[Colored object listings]
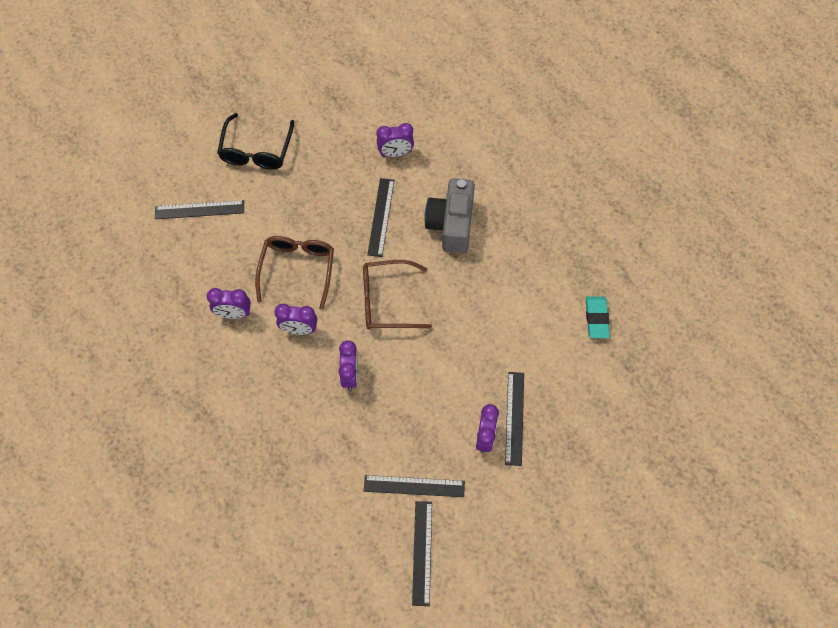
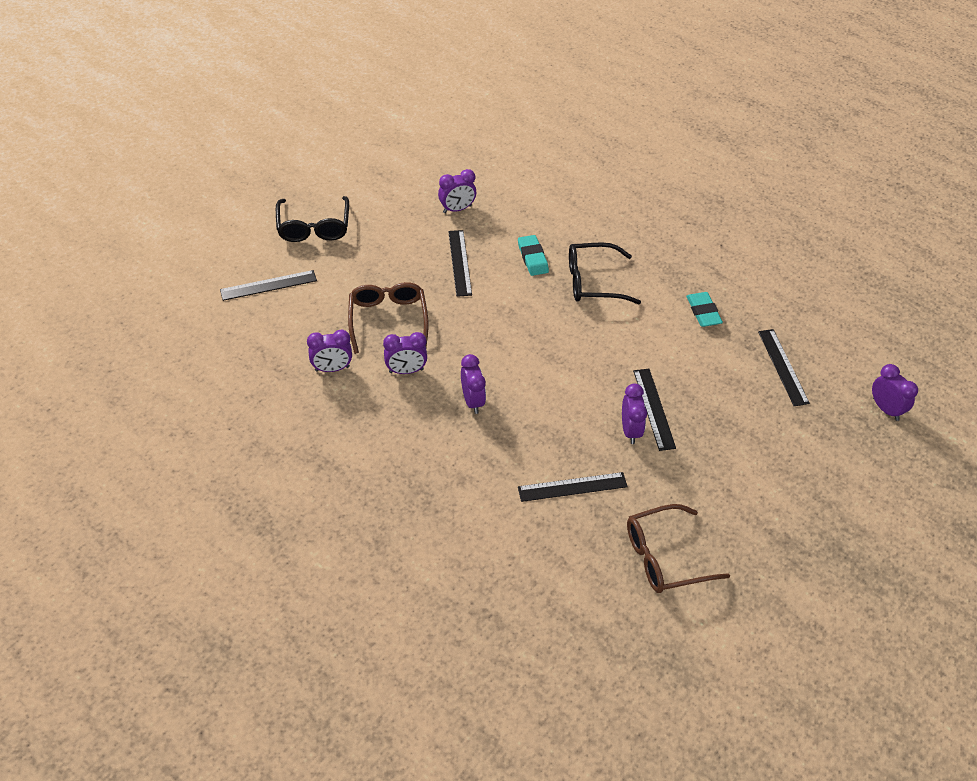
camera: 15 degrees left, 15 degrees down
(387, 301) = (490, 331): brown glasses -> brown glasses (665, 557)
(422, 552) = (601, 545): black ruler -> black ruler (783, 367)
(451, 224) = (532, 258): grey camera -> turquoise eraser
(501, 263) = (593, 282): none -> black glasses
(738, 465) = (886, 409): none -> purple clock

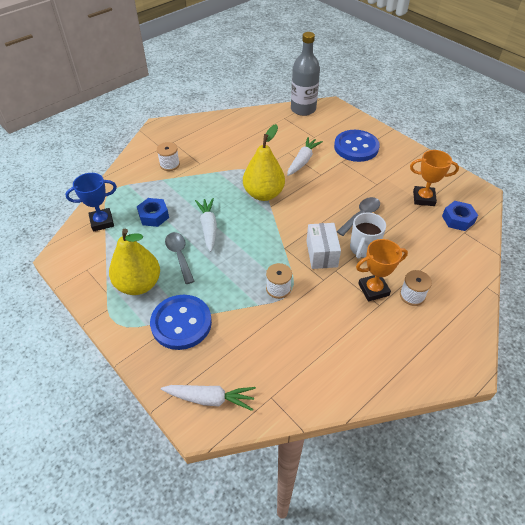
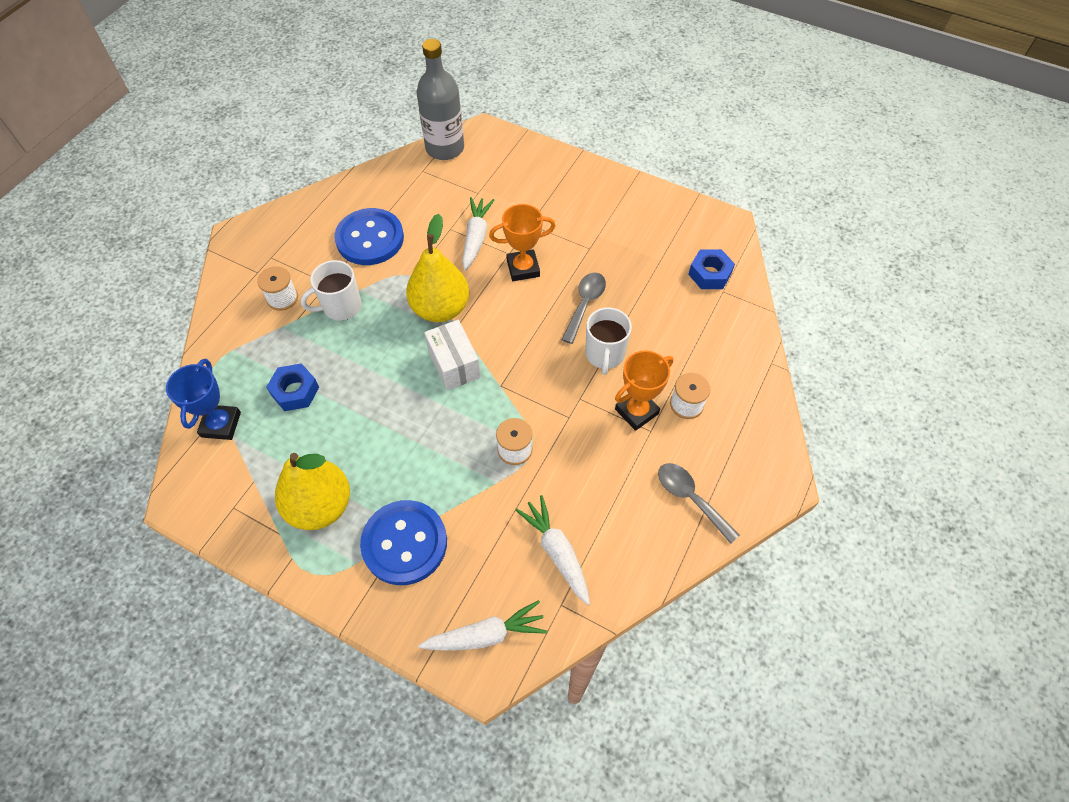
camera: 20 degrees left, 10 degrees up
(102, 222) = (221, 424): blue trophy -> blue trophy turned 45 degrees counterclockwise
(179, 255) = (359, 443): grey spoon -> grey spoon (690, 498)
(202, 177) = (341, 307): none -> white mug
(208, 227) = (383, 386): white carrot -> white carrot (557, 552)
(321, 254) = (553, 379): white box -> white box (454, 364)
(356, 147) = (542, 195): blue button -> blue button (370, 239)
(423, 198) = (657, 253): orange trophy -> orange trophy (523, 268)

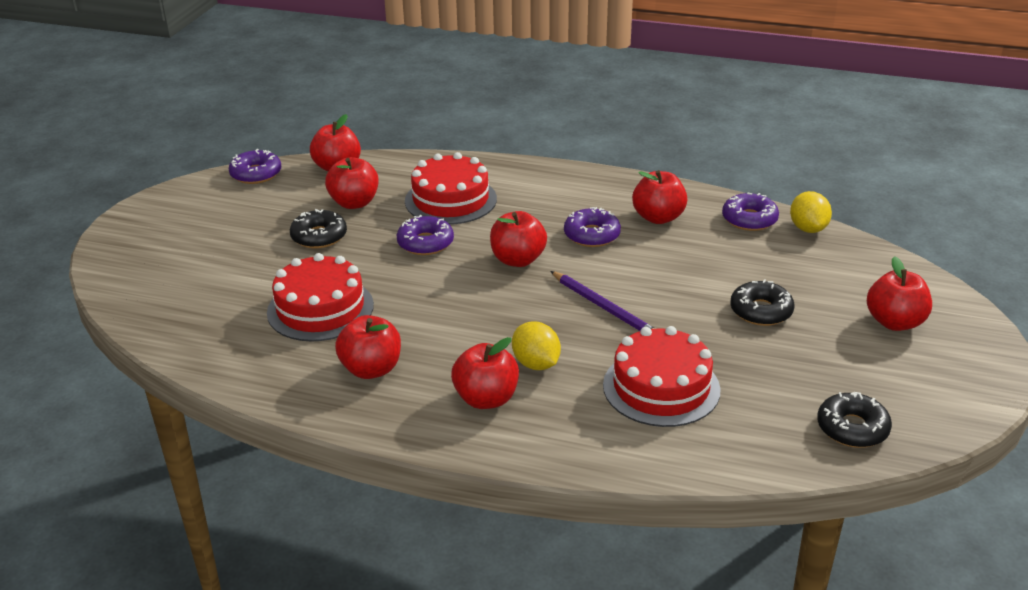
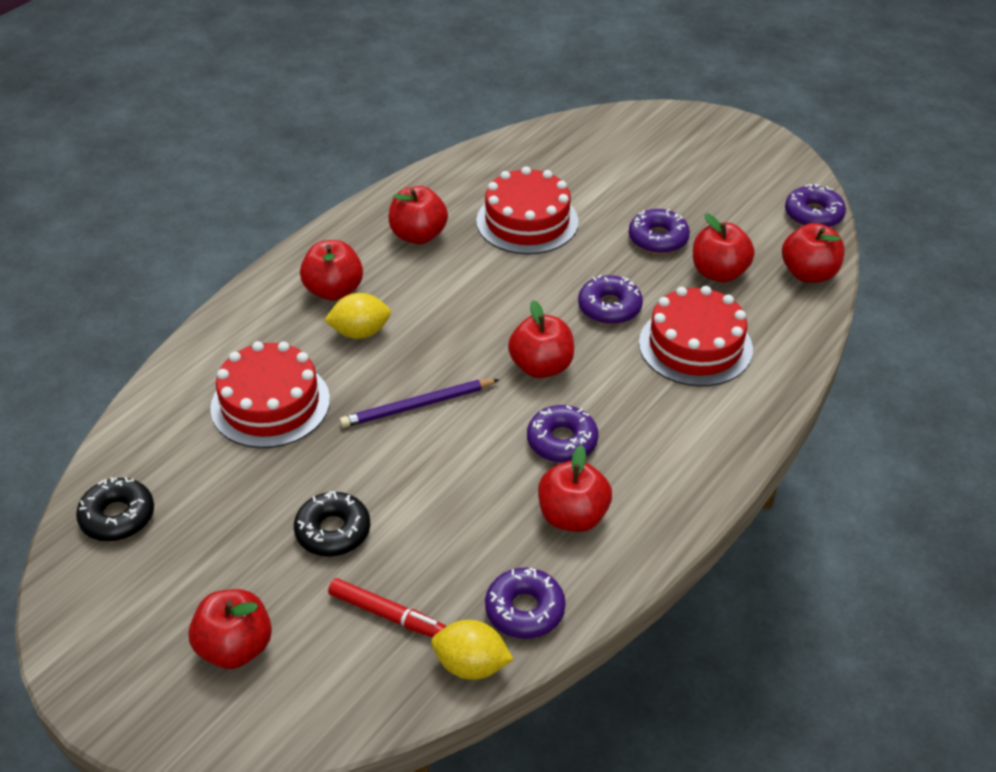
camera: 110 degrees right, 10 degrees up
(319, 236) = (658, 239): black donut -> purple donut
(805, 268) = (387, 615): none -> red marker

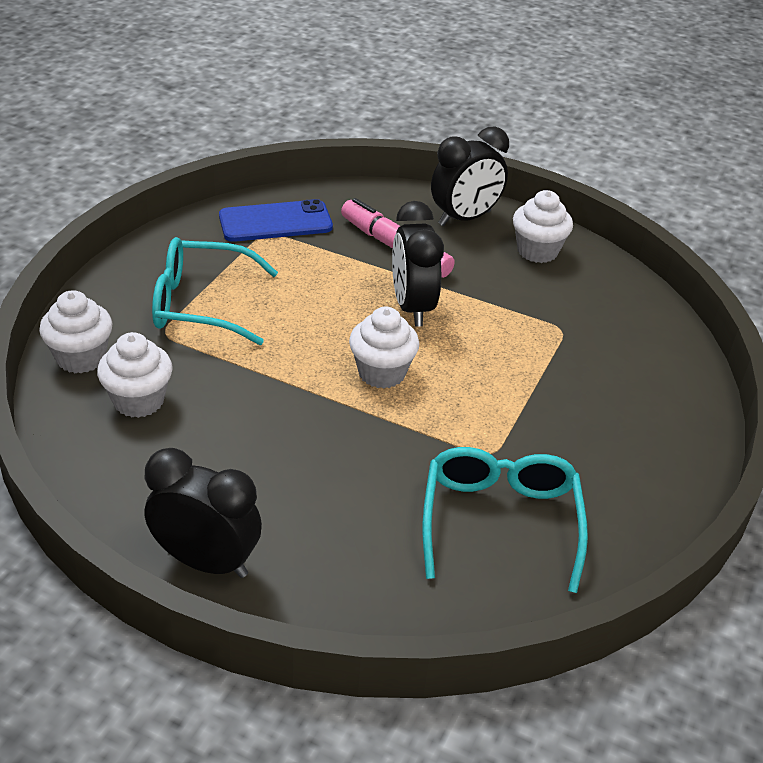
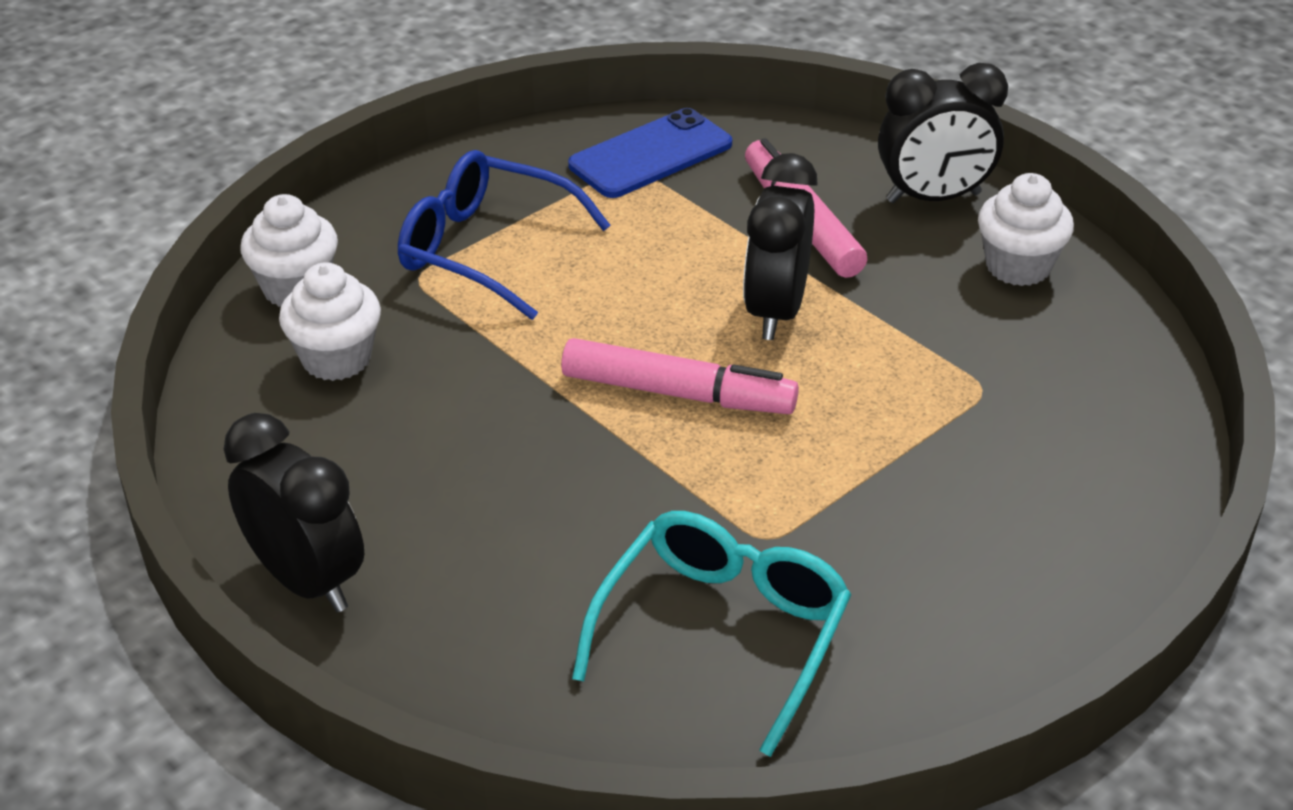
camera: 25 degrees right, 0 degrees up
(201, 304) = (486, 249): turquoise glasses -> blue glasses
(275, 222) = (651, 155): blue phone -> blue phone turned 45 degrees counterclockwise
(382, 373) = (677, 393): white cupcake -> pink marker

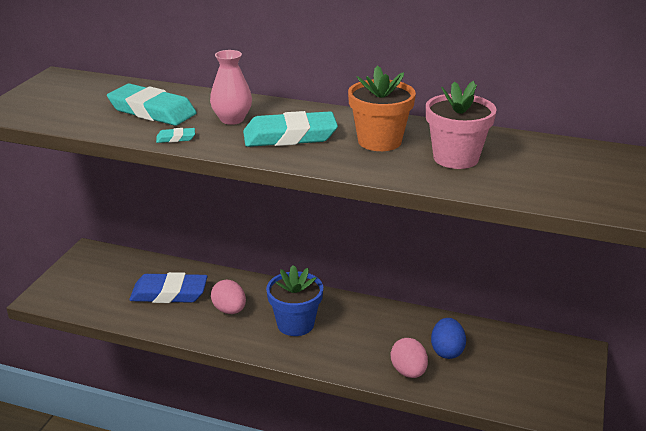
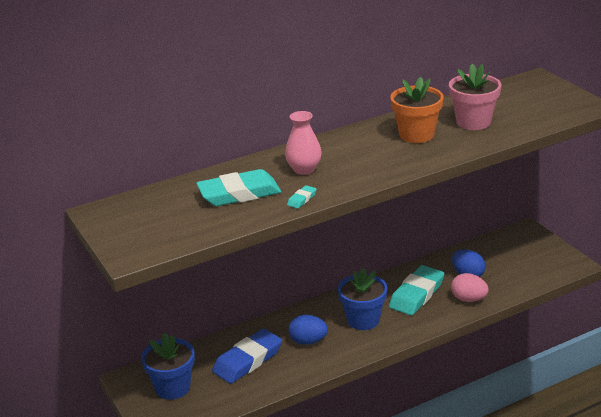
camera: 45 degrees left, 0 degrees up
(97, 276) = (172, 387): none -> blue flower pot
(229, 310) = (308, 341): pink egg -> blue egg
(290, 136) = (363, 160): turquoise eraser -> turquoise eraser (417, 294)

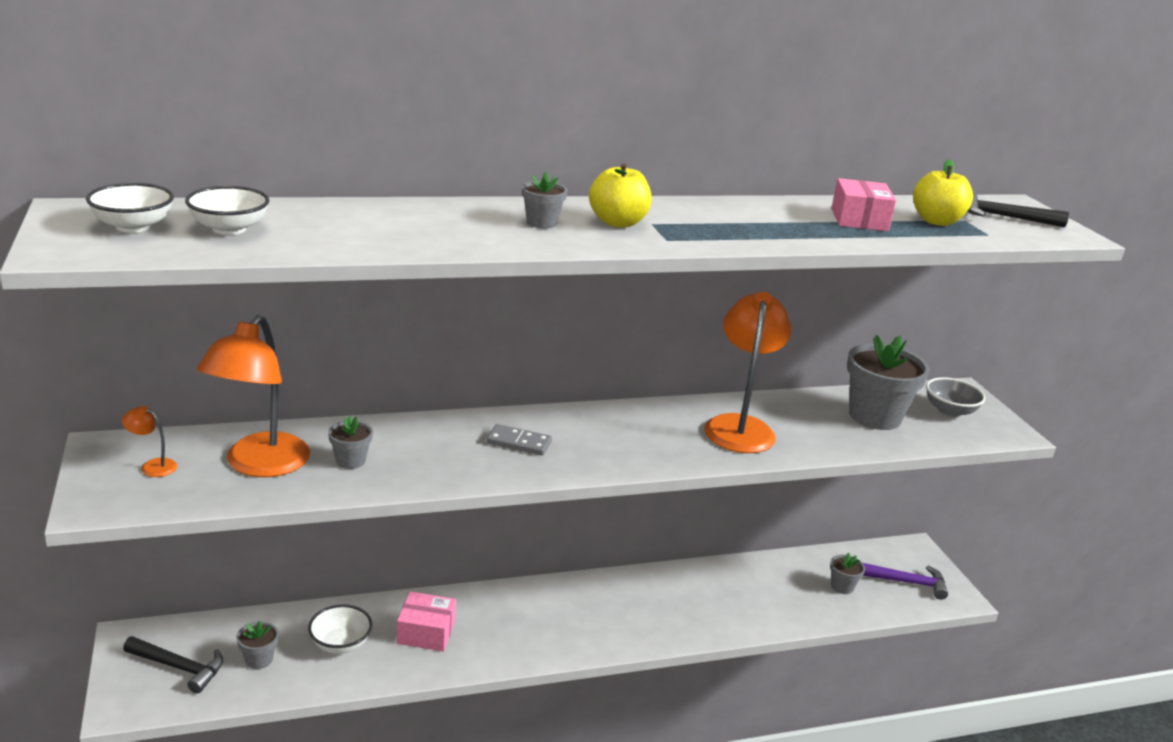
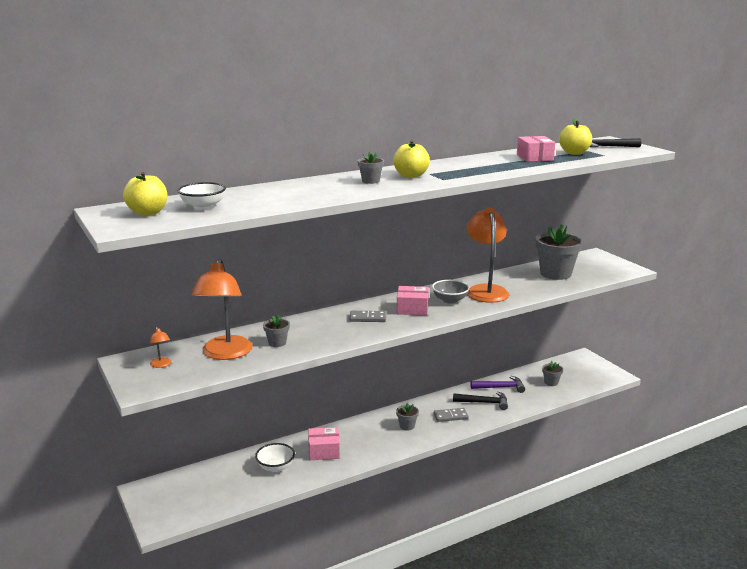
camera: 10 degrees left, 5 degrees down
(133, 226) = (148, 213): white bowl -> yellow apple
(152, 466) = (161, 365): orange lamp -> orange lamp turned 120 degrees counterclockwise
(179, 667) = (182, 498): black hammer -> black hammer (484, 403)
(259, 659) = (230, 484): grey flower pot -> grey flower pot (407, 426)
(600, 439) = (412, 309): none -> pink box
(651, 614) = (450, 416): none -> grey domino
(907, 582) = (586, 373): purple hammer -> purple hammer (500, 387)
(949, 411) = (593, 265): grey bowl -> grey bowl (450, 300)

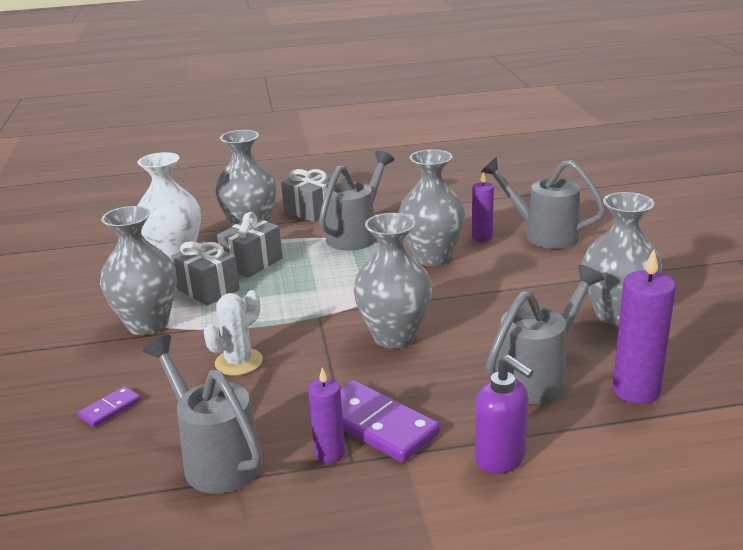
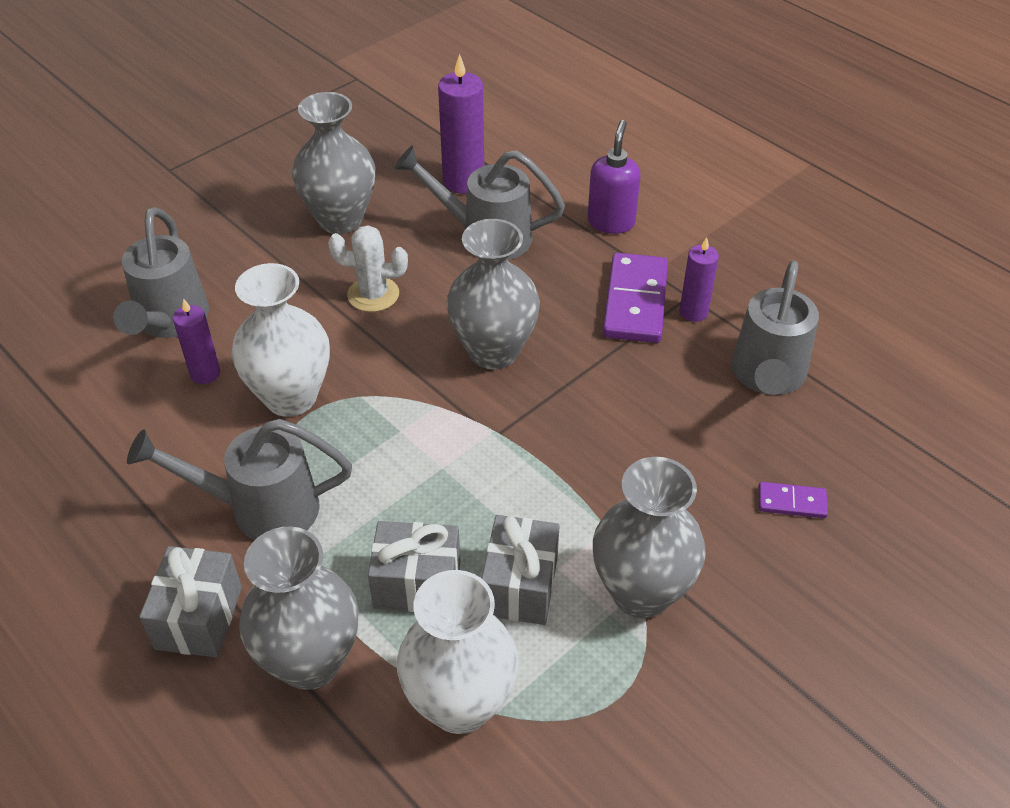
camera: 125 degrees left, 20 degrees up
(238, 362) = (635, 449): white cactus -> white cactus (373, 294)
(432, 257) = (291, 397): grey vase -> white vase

_AIM OF THE TASK_
Scan the records for the word "left". Copy each line where it turns up.

_RESULT FOR THIS EXERCISE_
camera: 15 degrees left, 15 degrees down
camera: 20 degrees left, 10 degrees up
camera: 45 degrees left, 0 degrees up
camera: 10 degrees left, 5 degrees down
camera: 125 degrees left, 20 degrees up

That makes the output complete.